In the records below, find the line that holds "(285, 229) = (405, 346): none -> brown trophy". Restate it and every later line exactly, stopping at the end and skipping pictures.

> Data:
━━━━━━━━━━━━━━━━━━━━━━━━━━━━━━

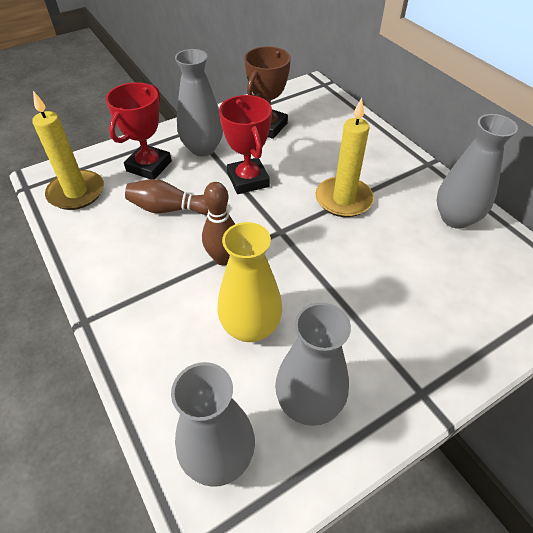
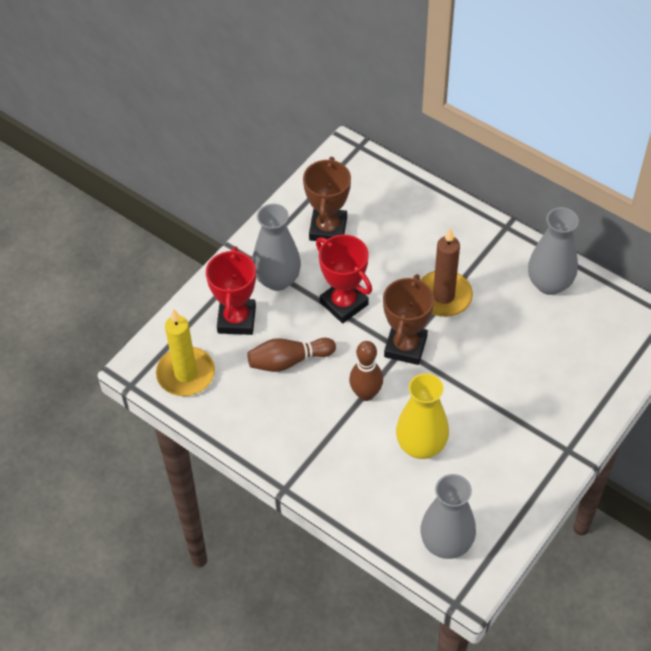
camera: 20 degrees left, 5 degrees up
(285, 229) = (405, 346): none -> brown trophy
(308, 402) = (491, 486): grey vase -> none
(343, 199) = (443, 296): yellow candle -> brown candle

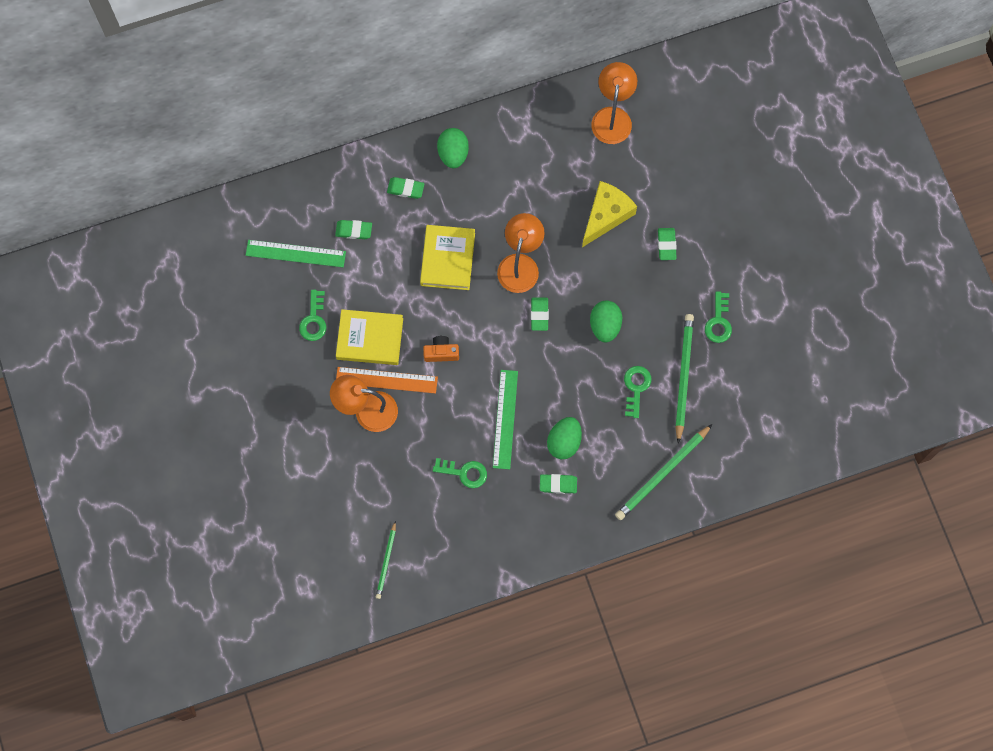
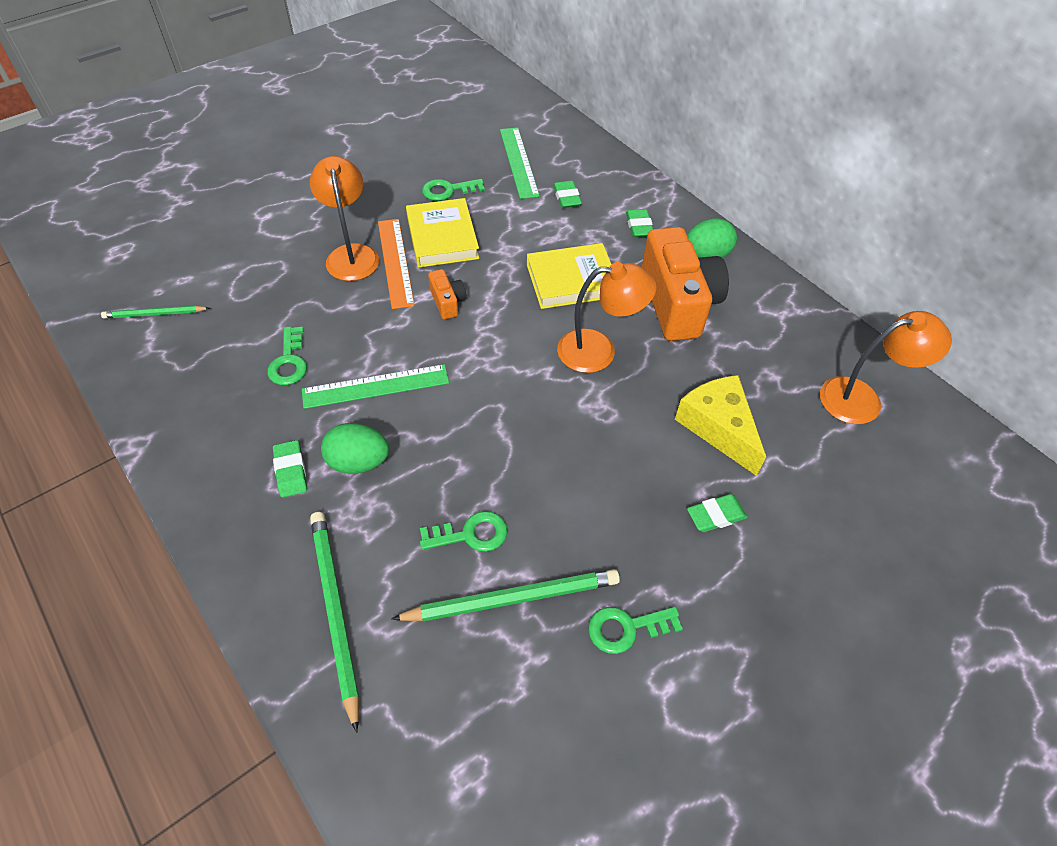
camera: 70 degrees right, 20 degrees down
(493, 194) = (678, 303): none -> orange camera
(539, 315) = (538, 387): green eraser -> none
(605, 325) = (554, 468): green egg -> none
(606, 215) = (718, 427): yellow cheese -> yellow cheese turned 135 degrees counterclockwise
(662, 474) = (335, 612): green pencil -> green pencil turned 45 degrees clockwise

━━━━━━━━━━━━━━━━━━━━━━━━━━━━━━

> The answer:
(285, 229) = (405, 346): none -> brown trophy
(308, 402) = (491, 486): grey vase -> none
(343, 199) = (443, 296): yellow candle -> brown candle

camera: 70 degrees right, 20 degrees down
(493, 194) = (678, 303): none -> orange camera
(539, 315) = (538, 387): green eraser -> none
(605, 325) = (554, 468): green egg -> none
(606, 215) = (718, 427): yellow cheese -> yellow cheese turned 135 degrees counterclockwise
(662, 474) = (335, 612): green pencil -> green pencil turned 45 degrees clockwise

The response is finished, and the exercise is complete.